THE PROBLEM: Drop all images. Then write out each line below exactly as given.

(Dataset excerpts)
=======

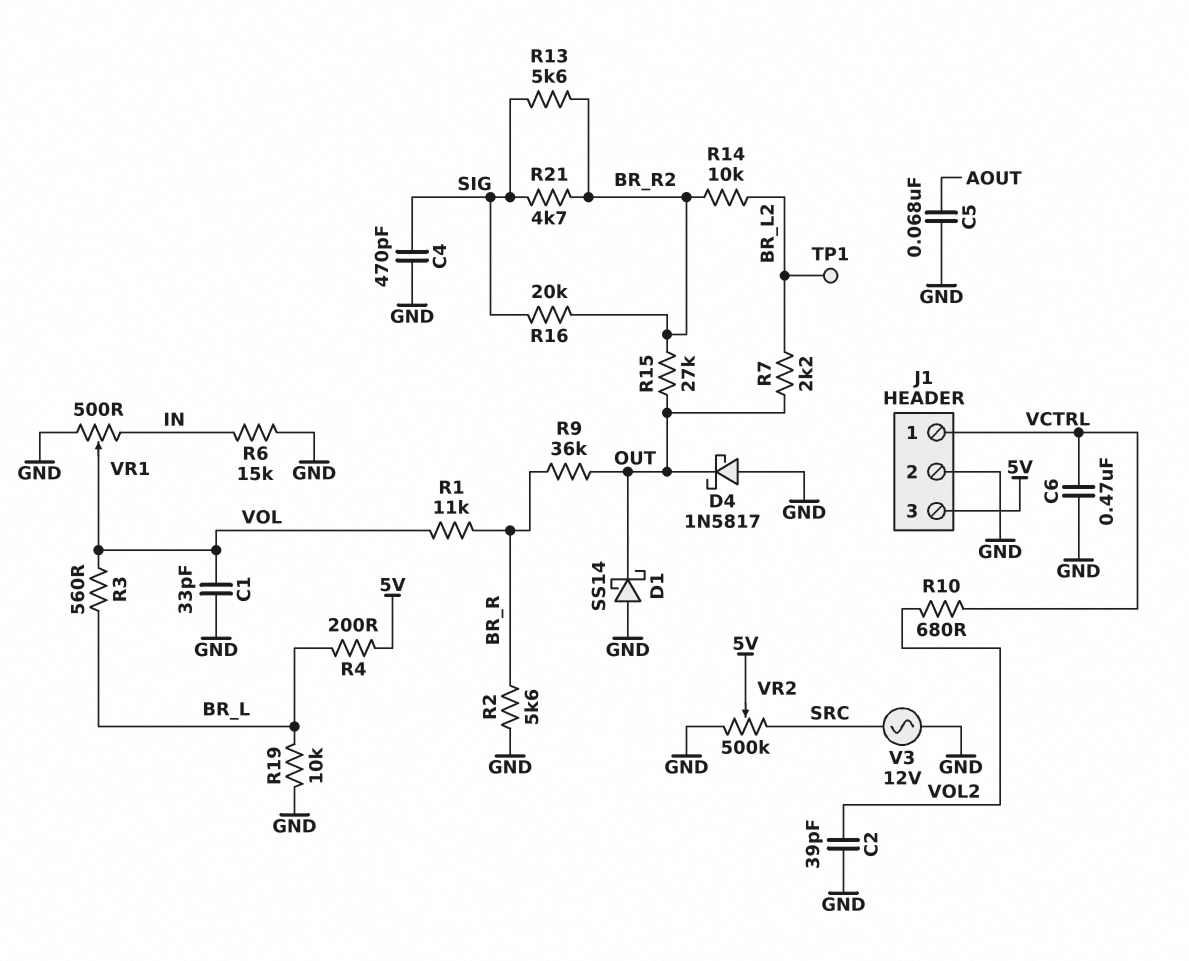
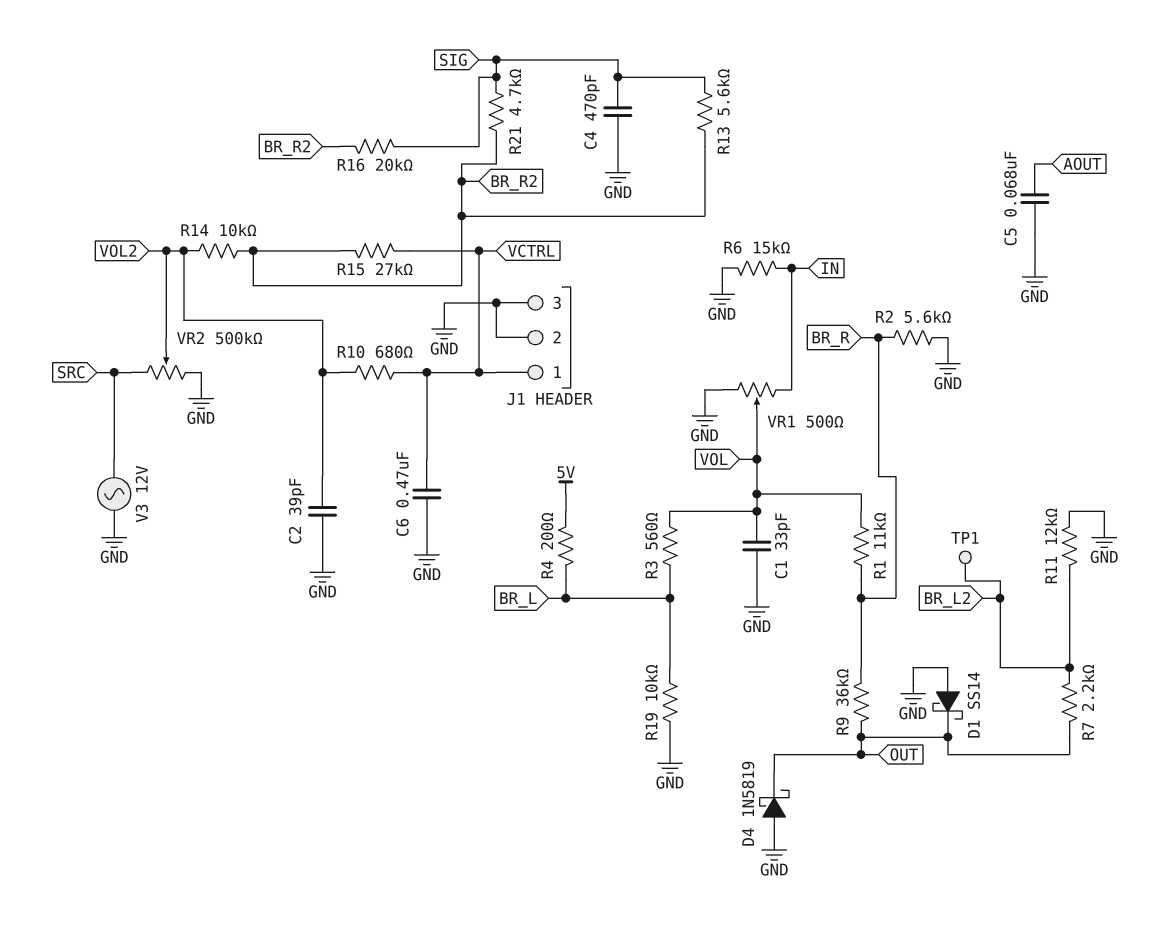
D4: schottky 1N5817 (A GND, K OUT) -> schottky 1N5819 (A GND, K OUT)
J1 pin 3: 5V -> GND
R11: none -> 12k (BR_L2, GND)
R14: 10k (BR_L2, BR_R2) -> 10k (BR_R2, VOL2)
R15: 27k (BR_R2, OUT) -> 27k (BR_R2, VCTRL)
VR2: 500k (GND, SRC, wiper 5V) -> 500k (GND, SRC, wiper VOL2)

=======

ANSWER SECTION:
D4: schottky 1N5817 (A GND, K OUT) -> schottky 1N5819 (A GND, K OUT)
J1 pin 3: 5V -> GND
R11: none -> 12k (BR_L2, GND)
R14: 10k (BR_L2, BR_R2) -> 10k (BR_R2, VOL2)
R15: 27k (BR_R2, OUT) -> 27k (BR_R2, VCTRL)
VR2: 500k (GND, SRC, wiper 5V) -> 500k (GND, SRC, wiper VOL2)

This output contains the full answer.